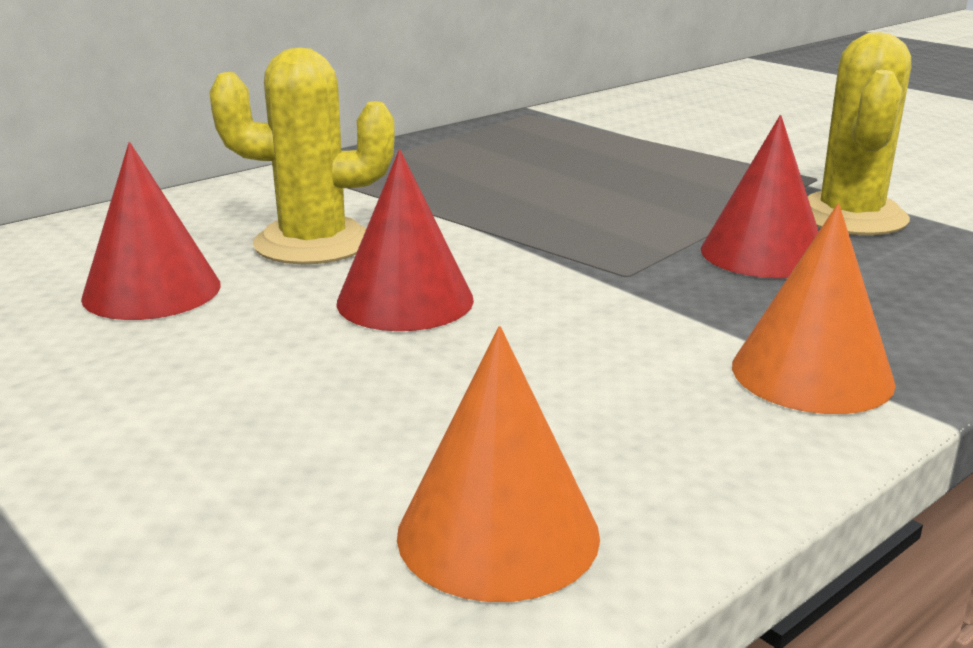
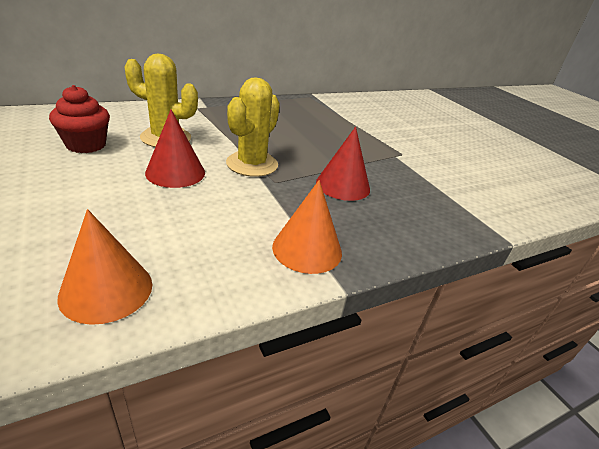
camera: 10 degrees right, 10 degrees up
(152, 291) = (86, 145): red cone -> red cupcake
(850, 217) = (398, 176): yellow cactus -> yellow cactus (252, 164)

----------

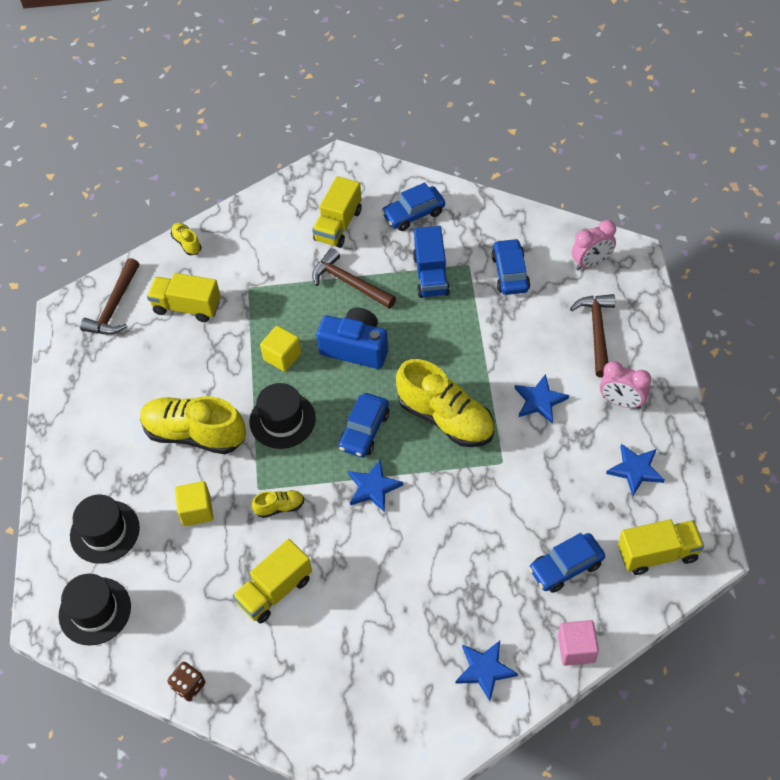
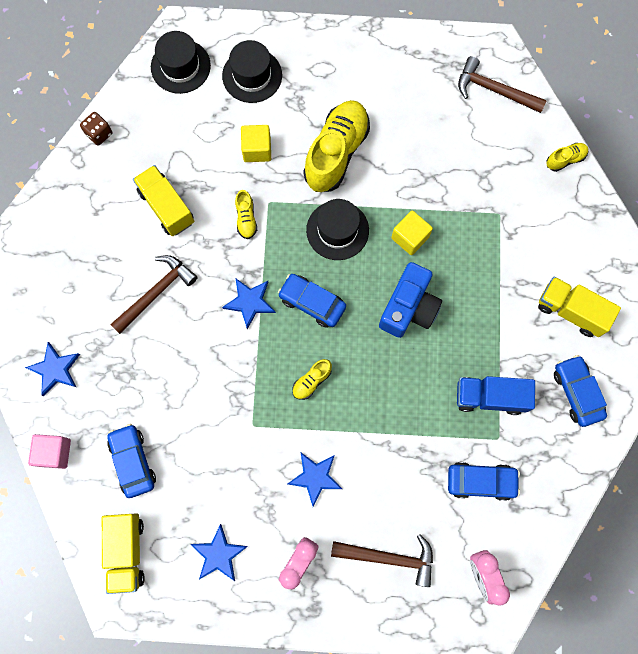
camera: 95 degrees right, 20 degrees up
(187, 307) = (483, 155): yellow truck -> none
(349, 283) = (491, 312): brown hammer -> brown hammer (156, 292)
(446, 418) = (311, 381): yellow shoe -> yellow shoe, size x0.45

----------

**How to complete this task:** Collect the lines of the records that include the string "right".

**Answer for the task:**
camera: 10 degrees right, 10 degrees up
camera: 95 degrees right, 20 degrees up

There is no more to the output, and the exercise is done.